Exercise directions — When you reproduce the entries below, keep each one exact and drop any pictures.

Data provided —
● ● ● ●

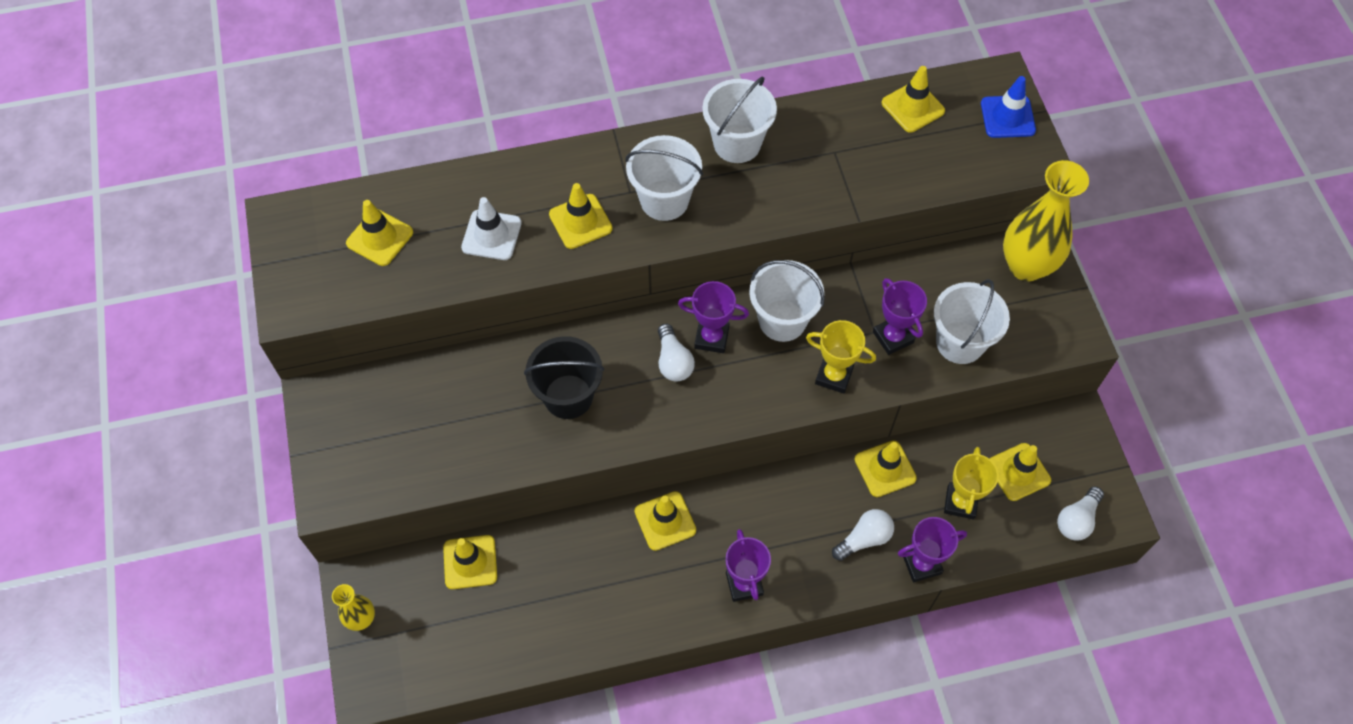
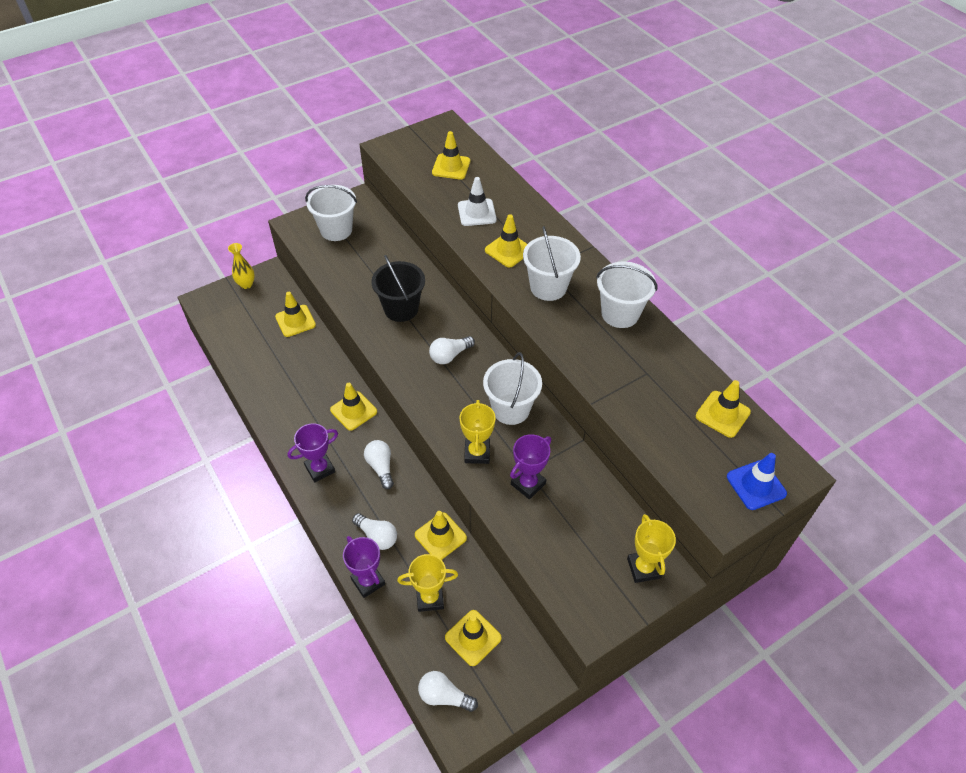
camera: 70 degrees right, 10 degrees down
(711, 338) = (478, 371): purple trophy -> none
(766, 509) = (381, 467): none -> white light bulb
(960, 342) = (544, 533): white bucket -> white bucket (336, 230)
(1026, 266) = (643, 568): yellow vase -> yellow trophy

● ● ● ●

Result below —
camera: 70 degrees right, 10 degrees down
(711, 338) = (478, 371): purple trophy -> none
(766, 509) = (381, 467): none -> white light bulb
(960, 342) = (544, 533): white bucket -> white bucket (336, 230)
(1026, 266) = (643, 568): yellow vase -> yellow trophy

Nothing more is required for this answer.